··· DATA FOR PROCESSING

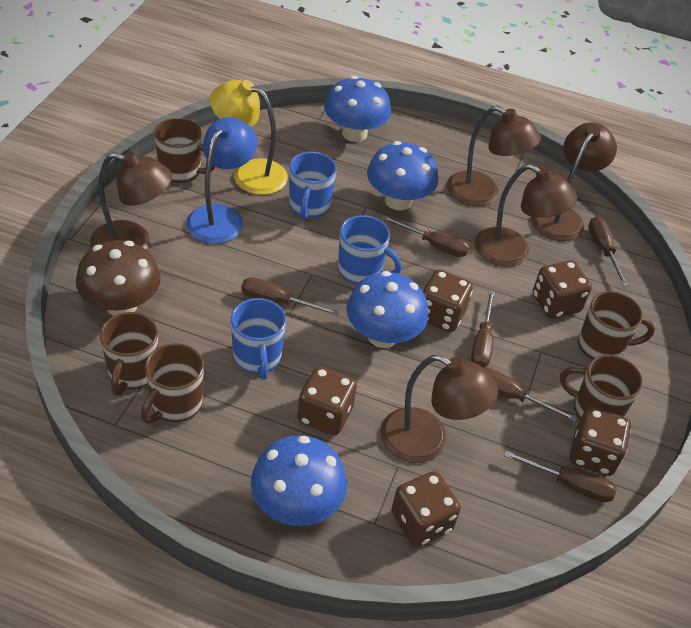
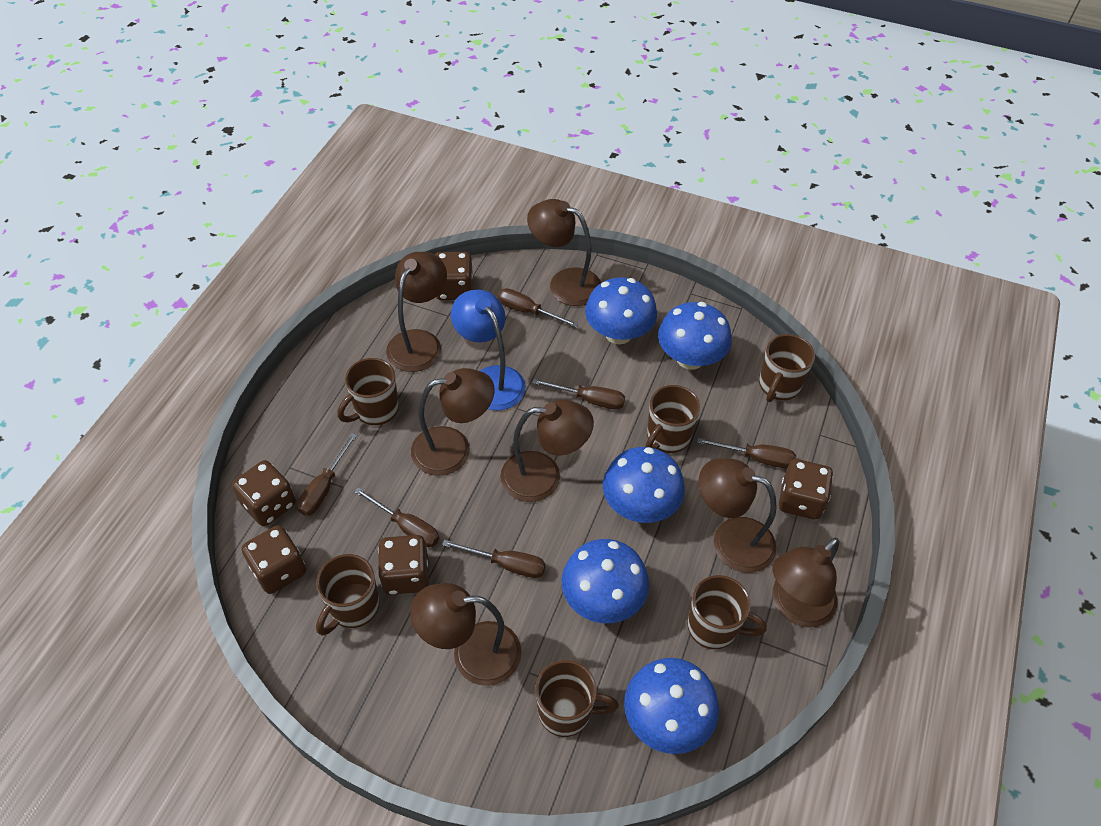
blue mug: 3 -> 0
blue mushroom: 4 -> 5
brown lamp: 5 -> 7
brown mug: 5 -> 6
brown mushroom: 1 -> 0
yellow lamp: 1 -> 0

······

▶ _PROMPT_
What is needed is a copy of every line above in which "brown" appears.

▶ _EXPECTED ANSWER_
brown lamp: 5 -> 7
brown mug: 5 -> 6
brown mushroom: 1 -> 0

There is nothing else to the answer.